*Brief*. Everything from the line that holds "IMU pin INT: GP1 -> GP14" through the end of the data below should be output exactly, both ends included.

*Given records*.

=== Section Start ===

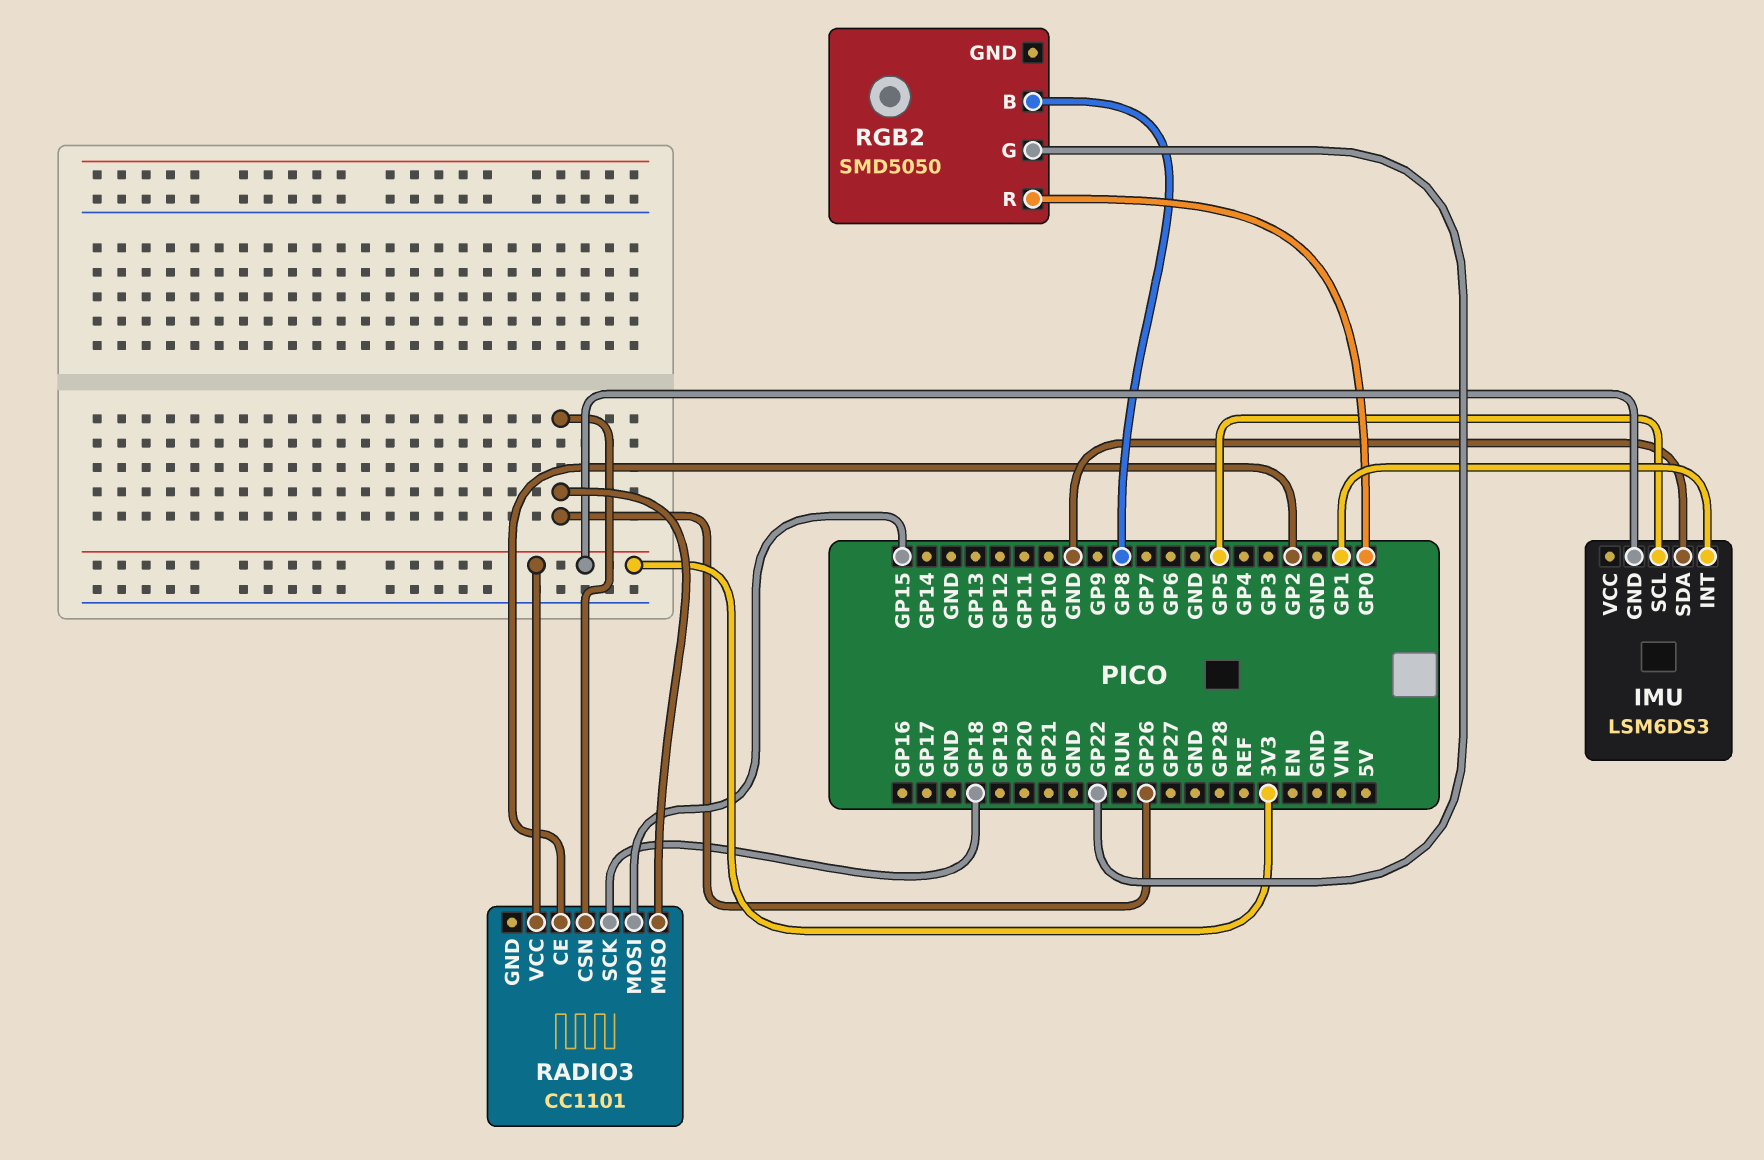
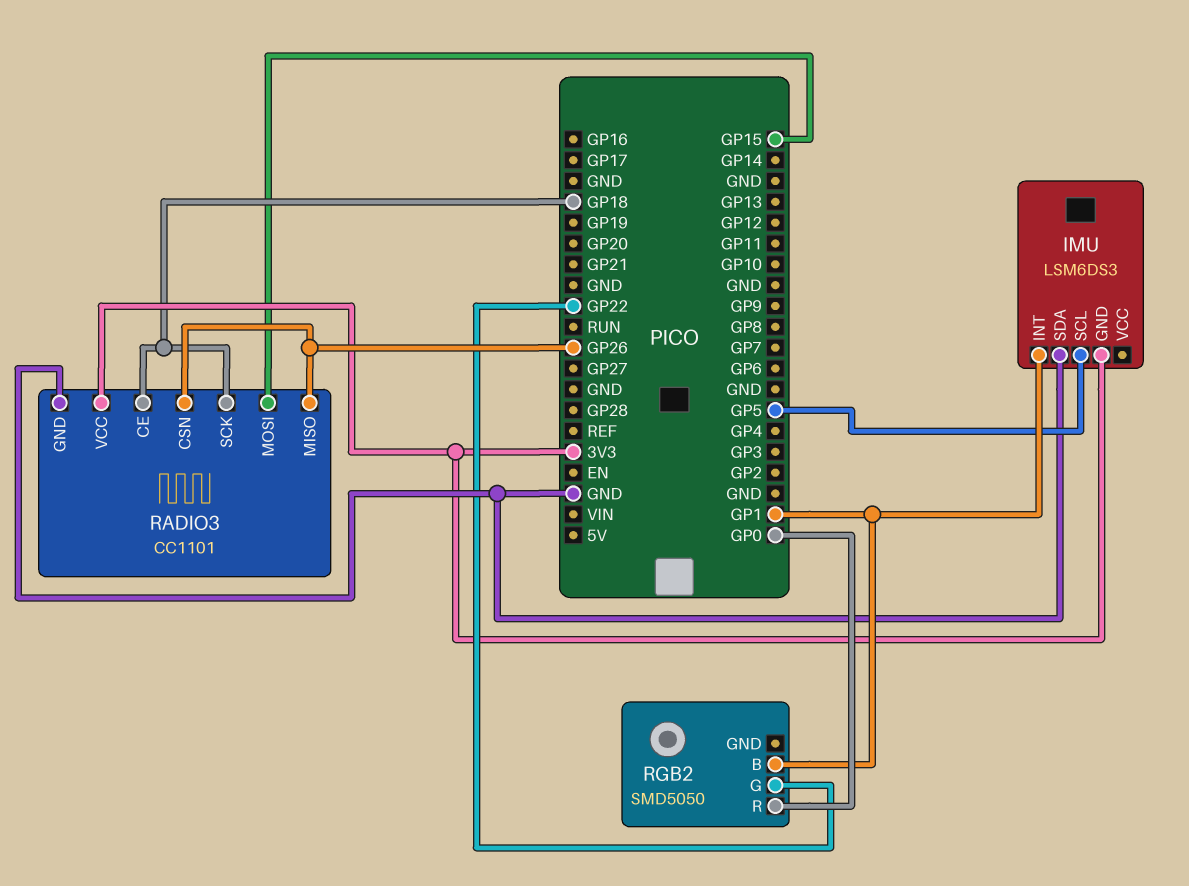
RADIO3 pin CE: GP2 -> GP18
RADIO3 pin GND: none -> GND
RGB2 pin B: GP8 -> GP1

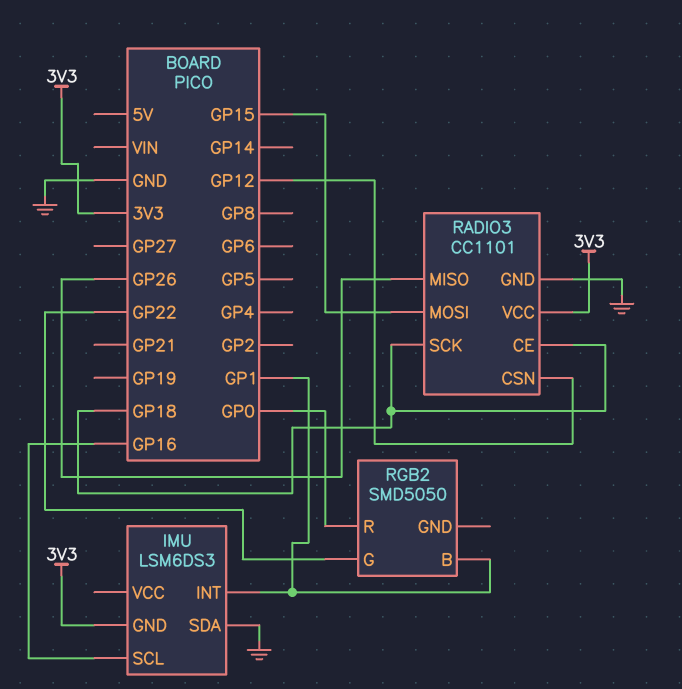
IMU pin SCL: GP5 -> GP16
RADIO3 pin CSN: GP26 -> GP12

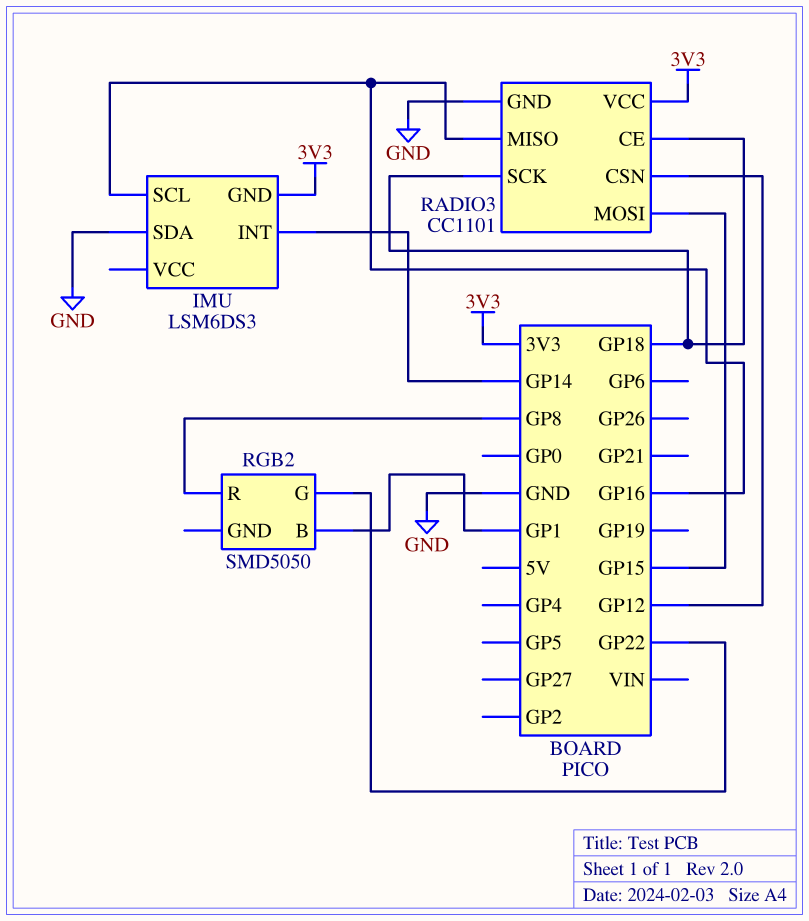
IMU pin INT: GP1 -> GP14
RADIO3 pin MISO: GP26 -> GP16
RGB2 pin R: GP0 -> GP8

=== Section End ===

*Output of the task*.
IMU pin INT: GP1 -> GP14
RADIO3 pin MISO: GP26 -> GP16
RGB2 pin R: GP0 -> GP8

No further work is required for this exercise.